▶ [TASK GOAL]
Your job is to copy the data that follows exactly, every line included.

▶ [SUPPLIED DATA]
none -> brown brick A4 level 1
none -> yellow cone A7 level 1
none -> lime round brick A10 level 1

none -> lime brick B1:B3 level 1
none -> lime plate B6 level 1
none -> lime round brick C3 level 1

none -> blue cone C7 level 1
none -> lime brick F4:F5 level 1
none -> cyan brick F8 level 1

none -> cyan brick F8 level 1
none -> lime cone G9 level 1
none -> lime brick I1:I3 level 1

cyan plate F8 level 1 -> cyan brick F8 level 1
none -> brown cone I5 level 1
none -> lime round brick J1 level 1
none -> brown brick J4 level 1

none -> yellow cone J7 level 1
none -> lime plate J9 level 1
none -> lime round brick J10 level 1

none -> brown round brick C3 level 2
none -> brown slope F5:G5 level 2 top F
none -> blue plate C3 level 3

▶ [ANSWER SPACE]
none -> brown brick A4 level 1
none -> yellow cone A7 level 1
none -> lime round brick A10 level 1

none -> lime brick B1:B3 level 1
none -> lime plate B6 level 1
none -> lime round brick C3 level 1

none -> blue cone C7 level 1
none -> lime brick F4:F5 level 1
none -> cyan brick F8 level 1

none -> cyan brick F8 level 1
none -> lime cone G9 level 1
none -> lime brick I1:I3 level 1

cyan plate F8 level 1 -> cyan brick F8 level 1
none -> brown cone I5 level 1
none -> lime round brick J1 level 1
none -> brown brick J4 level 1

none -> yellow cone J7 level 1
none -> lime plate J9 level 1
none -> lime round brick J10 level 1

none -> brown round brick C3 level 2
none -> brown slope F5:G5 level 2 top F
none -> blue plate C3 level 3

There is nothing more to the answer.